# WHAT YOU ARE ASKED TO DO
Pull every line containing the word "moved" from the records.

# EXERCISE DATA
########

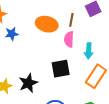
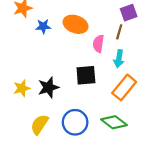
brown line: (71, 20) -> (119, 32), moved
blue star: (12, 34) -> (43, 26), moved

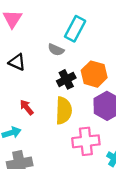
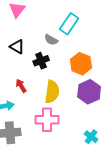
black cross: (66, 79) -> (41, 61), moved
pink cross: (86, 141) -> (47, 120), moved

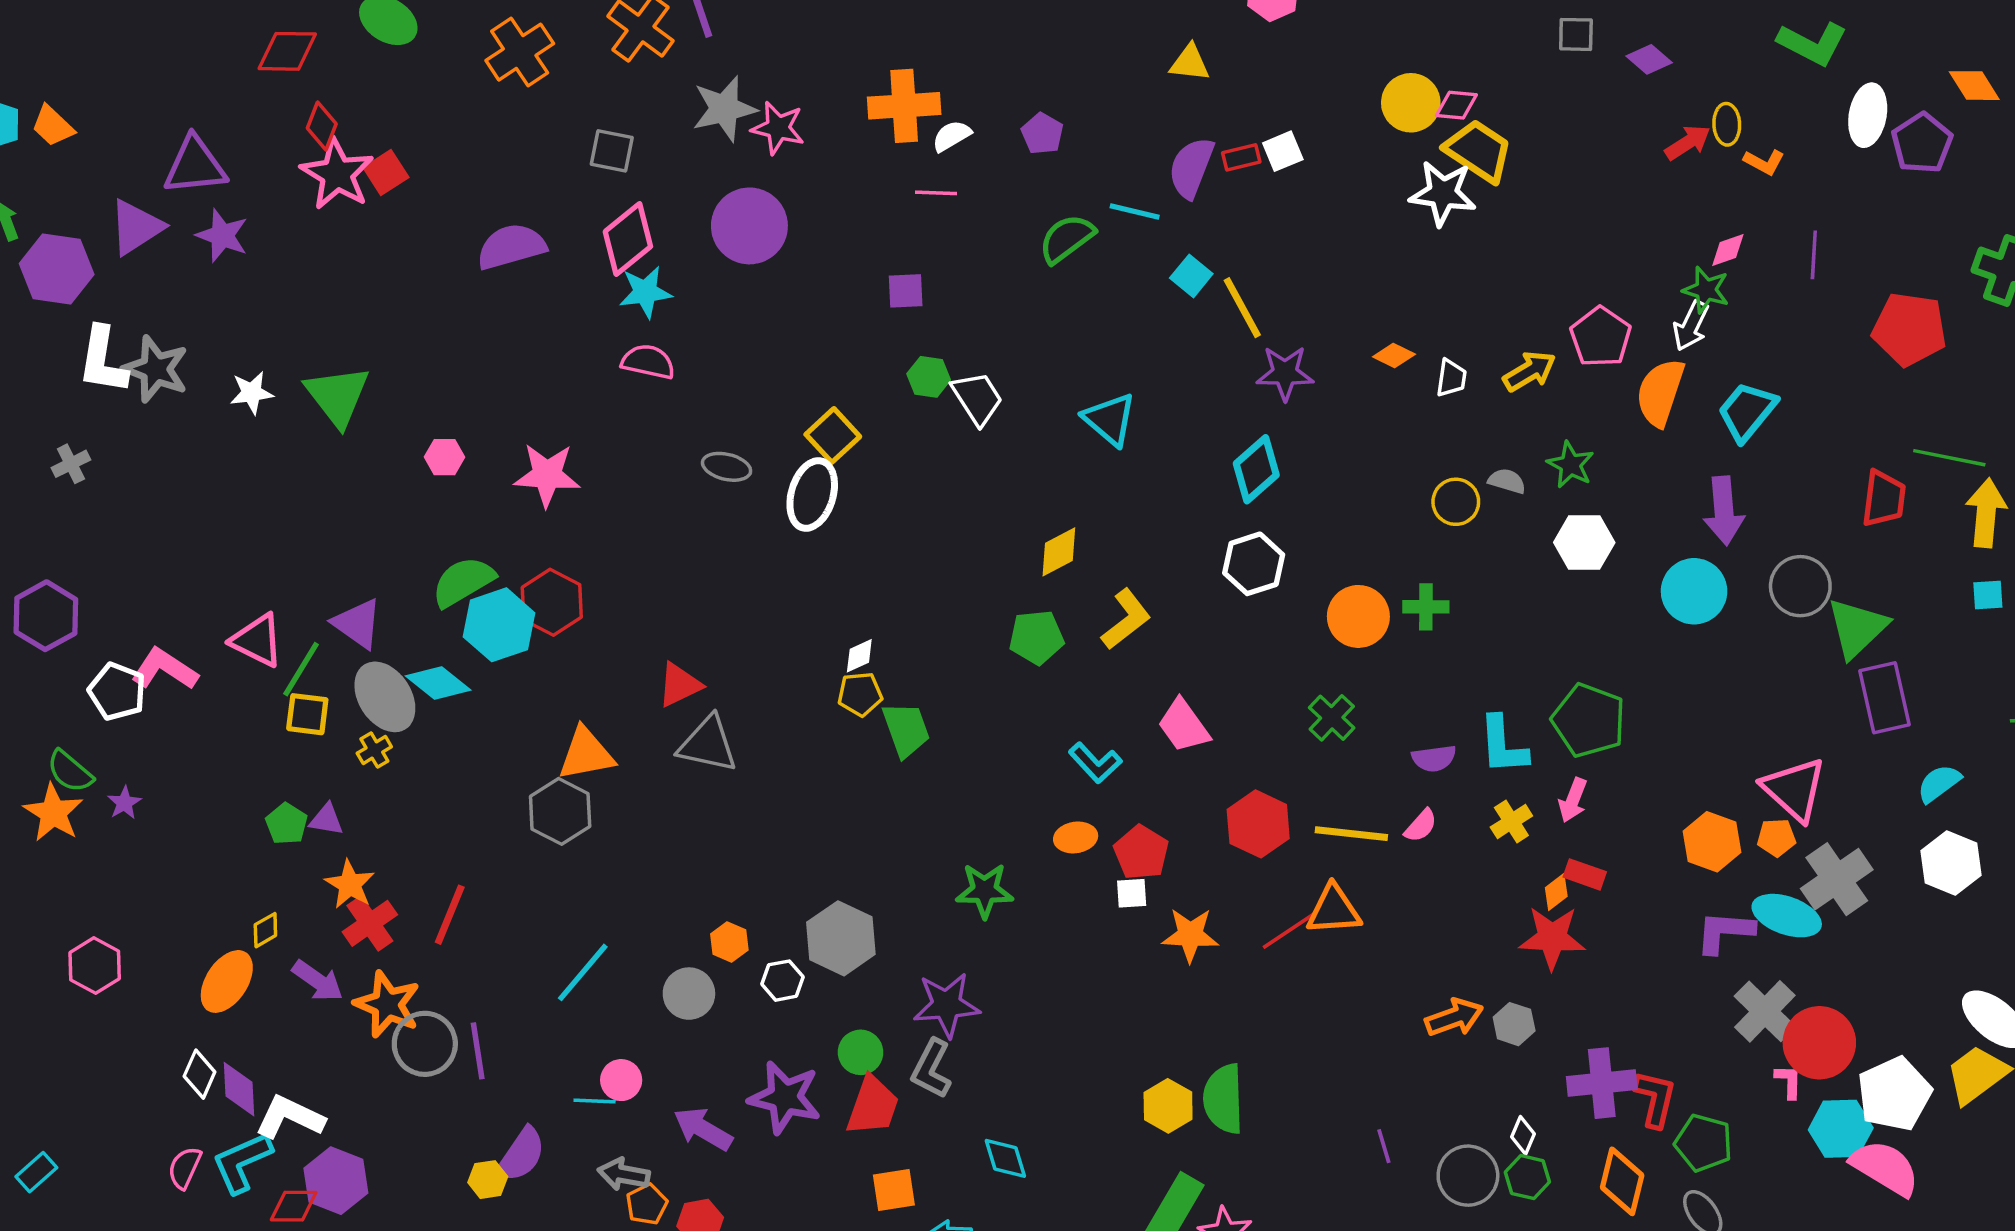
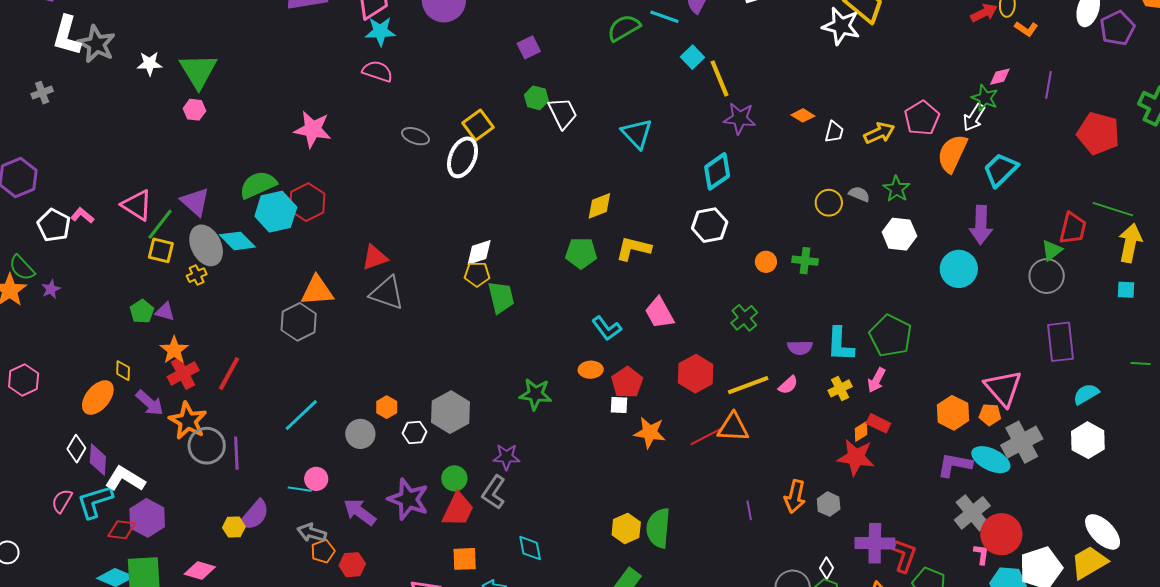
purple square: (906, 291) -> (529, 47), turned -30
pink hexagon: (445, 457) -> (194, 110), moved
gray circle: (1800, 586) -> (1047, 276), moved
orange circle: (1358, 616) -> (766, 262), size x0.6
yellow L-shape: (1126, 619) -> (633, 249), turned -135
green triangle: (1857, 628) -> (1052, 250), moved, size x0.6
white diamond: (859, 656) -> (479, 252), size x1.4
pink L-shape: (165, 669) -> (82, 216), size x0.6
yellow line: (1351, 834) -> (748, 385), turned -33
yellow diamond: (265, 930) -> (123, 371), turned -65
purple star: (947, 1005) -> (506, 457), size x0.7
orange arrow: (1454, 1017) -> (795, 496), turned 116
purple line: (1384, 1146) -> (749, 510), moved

########

# RESULT
brown line: (71, 20) -> (119, 32), moved
blue star: (12, 34) -> (43, 26), moved
black cross: (66, 79) -> (41, 61), moved
pink cross: (86, 141) -> (47, 120), moved
pink hexagon: (445, 457) -> (194, 110), moved
gray circle: (1800, 586) -> (1047, 276), moved
green triangle: (1857, 628) -> (1052, 250), moved, size x0.6
purple line: (1384, 1146) -> (749, 510), moved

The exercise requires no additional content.